Job: Reproduce the records word for word, from their beginning through the line containing "89: (1393, 626)", including that line.

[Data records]
========================================

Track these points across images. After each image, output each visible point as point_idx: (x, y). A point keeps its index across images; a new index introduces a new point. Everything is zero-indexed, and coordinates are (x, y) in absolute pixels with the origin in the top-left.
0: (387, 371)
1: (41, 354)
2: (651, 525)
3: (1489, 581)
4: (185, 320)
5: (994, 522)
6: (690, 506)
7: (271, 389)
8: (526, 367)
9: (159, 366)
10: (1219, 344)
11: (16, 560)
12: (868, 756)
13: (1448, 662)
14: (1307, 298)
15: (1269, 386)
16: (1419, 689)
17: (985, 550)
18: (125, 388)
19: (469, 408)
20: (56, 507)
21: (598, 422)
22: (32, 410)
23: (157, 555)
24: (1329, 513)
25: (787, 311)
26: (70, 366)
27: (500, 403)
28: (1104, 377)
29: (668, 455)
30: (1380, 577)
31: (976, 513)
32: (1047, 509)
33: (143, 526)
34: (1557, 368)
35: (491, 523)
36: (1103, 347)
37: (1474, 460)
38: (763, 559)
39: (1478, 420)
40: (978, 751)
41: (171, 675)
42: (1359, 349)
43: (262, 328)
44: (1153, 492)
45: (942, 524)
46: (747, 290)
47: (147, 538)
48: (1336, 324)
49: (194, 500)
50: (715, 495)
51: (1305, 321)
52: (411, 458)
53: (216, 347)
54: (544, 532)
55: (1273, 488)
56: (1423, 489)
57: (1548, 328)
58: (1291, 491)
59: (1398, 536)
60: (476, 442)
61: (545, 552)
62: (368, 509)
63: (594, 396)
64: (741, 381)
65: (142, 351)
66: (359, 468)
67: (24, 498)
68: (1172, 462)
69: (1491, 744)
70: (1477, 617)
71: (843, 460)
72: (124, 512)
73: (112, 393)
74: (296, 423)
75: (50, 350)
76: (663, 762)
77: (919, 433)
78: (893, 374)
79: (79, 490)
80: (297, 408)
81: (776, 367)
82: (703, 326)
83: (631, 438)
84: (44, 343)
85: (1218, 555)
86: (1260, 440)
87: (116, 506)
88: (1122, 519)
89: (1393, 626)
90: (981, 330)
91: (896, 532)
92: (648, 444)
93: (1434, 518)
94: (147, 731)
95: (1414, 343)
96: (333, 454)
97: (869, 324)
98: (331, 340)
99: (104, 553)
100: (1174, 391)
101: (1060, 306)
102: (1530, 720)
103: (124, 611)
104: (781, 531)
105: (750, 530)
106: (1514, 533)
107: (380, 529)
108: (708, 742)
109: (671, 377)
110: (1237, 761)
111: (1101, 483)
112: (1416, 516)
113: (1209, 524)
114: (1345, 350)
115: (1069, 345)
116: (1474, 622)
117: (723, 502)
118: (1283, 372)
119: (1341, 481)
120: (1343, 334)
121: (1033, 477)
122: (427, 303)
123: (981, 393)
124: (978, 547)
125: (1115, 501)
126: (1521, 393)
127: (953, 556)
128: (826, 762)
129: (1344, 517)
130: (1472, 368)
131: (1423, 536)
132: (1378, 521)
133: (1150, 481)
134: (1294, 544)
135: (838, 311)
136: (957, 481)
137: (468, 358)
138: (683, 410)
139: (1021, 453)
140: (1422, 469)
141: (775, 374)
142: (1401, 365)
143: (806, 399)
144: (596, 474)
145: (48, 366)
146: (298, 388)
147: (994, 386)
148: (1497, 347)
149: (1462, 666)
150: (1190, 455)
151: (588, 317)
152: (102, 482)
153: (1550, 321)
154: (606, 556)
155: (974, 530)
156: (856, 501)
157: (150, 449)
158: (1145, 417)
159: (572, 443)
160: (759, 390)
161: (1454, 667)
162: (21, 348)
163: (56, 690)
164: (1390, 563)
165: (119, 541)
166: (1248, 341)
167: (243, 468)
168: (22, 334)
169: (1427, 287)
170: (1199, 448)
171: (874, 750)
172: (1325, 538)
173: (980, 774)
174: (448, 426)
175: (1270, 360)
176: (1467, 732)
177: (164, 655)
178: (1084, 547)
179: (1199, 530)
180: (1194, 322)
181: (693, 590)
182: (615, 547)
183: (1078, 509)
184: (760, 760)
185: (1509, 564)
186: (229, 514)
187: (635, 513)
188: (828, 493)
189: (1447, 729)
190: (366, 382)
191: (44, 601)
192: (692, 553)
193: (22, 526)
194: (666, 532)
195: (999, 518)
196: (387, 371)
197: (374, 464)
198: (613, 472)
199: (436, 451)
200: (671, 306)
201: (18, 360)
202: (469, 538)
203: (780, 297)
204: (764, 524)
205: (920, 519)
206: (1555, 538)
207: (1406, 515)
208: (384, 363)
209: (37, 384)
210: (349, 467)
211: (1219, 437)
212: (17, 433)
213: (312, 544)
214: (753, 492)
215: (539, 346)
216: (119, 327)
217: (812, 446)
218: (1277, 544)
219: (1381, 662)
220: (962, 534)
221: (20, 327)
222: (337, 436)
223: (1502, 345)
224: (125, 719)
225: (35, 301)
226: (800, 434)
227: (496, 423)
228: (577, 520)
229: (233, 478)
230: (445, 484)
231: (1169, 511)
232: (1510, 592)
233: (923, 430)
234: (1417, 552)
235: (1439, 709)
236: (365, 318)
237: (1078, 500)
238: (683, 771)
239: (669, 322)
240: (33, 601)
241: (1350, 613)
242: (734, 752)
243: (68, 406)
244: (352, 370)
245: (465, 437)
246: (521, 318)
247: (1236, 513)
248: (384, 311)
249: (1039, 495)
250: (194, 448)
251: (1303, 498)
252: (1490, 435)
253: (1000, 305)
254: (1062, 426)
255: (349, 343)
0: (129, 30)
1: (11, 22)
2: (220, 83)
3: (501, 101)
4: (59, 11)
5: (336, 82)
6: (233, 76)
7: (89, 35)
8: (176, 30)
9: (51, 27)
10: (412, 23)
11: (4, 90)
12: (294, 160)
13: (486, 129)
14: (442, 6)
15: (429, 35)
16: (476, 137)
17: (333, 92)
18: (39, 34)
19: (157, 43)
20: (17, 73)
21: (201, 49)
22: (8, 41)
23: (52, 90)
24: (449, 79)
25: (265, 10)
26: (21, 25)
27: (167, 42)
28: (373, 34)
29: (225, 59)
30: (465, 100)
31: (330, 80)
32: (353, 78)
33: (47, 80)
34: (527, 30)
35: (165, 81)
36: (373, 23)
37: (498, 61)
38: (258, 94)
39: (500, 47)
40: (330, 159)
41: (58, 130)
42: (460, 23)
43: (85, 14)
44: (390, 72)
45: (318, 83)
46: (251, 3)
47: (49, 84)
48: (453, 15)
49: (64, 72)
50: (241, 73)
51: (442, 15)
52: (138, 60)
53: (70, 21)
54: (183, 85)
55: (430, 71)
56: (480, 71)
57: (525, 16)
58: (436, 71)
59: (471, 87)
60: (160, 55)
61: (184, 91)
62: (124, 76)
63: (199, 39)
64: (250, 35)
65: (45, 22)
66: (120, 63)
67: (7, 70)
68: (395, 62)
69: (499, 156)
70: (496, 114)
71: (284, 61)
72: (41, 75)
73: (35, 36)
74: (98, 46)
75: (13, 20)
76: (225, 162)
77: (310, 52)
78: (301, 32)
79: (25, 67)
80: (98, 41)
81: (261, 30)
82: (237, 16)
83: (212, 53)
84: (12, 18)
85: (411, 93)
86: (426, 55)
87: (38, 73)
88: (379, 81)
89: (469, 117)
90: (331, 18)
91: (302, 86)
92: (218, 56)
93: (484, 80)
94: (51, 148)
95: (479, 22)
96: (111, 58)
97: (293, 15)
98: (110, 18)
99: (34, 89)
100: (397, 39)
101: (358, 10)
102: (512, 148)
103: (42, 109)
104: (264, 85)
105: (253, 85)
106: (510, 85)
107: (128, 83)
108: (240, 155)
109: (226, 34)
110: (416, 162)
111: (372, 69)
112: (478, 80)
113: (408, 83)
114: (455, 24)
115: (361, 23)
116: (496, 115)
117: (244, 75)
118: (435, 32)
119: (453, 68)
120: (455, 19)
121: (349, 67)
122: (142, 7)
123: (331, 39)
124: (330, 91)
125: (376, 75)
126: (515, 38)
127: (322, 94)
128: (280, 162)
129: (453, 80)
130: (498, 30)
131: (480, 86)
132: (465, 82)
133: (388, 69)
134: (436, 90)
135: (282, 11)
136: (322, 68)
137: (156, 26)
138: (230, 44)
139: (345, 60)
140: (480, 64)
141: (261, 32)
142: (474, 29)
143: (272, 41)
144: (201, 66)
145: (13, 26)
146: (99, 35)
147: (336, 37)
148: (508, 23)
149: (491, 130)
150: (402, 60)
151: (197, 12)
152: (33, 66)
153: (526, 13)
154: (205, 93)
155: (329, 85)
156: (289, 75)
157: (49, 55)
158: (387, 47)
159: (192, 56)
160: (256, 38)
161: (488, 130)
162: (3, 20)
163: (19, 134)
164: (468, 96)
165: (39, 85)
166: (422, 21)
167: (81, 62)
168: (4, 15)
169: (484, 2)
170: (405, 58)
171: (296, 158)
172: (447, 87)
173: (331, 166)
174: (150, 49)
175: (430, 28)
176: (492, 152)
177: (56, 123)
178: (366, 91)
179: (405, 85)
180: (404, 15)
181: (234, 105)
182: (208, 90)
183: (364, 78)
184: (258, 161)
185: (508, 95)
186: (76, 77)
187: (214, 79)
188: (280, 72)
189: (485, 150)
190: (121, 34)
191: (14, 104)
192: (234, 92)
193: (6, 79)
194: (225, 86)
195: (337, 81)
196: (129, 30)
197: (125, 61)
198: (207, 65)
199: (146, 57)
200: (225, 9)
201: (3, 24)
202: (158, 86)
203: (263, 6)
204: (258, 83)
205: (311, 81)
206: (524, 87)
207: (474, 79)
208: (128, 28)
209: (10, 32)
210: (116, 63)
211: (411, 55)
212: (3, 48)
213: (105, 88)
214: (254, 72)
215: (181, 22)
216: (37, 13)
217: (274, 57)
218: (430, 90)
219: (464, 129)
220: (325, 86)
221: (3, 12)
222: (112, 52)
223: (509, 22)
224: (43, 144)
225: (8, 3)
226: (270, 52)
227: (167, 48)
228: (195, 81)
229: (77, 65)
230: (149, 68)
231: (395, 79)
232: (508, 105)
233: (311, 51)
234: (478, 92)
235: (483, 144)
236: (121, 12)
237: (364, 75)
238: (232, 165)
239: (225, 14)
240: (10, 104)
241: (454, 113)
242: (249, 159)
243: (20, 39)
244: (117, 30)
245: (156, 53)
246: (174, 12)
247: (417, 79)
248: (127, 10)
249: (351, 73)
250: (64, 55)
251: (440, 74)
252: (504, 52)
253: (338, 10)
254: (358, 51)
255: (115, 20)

========================================

The completed task:
Track these points across images. After each image, output each visible point as point_idx: (x, y). A point keeps its index across images; a new index introduces a new point. Everything is zero-indexed, and coordinates are (x, y) in absolute pixels with the origin in the top-left.
0: (387, 371)
1: (41, 354)
2: (651, 525)
3: (1489, 581)
4: (185, 320)
5: (994, 522)
6: (690, 506)
7: (271, 389)
8: (526, 367)
9: (159, 366)
10: (1219, 344)
11: (16, 560)
12: (868, 756)
13: (1448, 662)
14: (1307, 298)
15: (1269, 386)
16: (1419, 689)
17: (985, 550)
18: (125, 388)
19: (469, 408)
20: (56, 507)
21: (598, 422)
22: (32, 410)
23: (157, 555)
24: (1329, 513)
25: (787, 311)
26: (70, 366)
27: (500, 403)
28: (1104, 377)
29: (668, 455)
30: (1380, 577)
31: (976, 513)
32: (1047, 509)
33: (143, 526)
34: (1557, 368)
35: (491, 523)
36: (1103, 347)
37: (1474, 460)
38: (763, 559)
39: (1478, 420)
40: (978, 751)
41: (171, 675)
42: (1359, 349)
43: (262, 328)
44: (1153, 492)
45: (942, 524)
46: (747, 290)
47: (147, 538)
48: (1336, 324)
49: (194, 500)
50: (715, 495)
51: (1305, 321)
52: (411, 458)
53: (216, 347)
54: (544, 532)
55: (1273, 488)
56: (1423, 489)
57: (1548, 328)
58: (1291, 491)
59: (1398, 536)
60: (476, 442)
61: (545, 552)
62: (368, 509)
63: (594, 396)
64: (741, 381)
65: (142, 351)
66: (359, 468)
67: (24, 498)
68: (1172, 462)
69: (1491, 744)
70: (1477, 617)
71: (843, 460)
72: (124, 512)
73: (112, 393)
74: (296, 423)
75: (50, 350)
76: (663, 762)
77: (919, 433)
78: (893, 374)
79: (79, 490)
80: (297, 408)
81: (776, 367)
82: (703, 326)
83: (631, 438)
84: (44, 343)
85: (1218, 555)
86: (1260, 440)
87: (116, 506)
88: (1122, 519)
89: (1393, 626)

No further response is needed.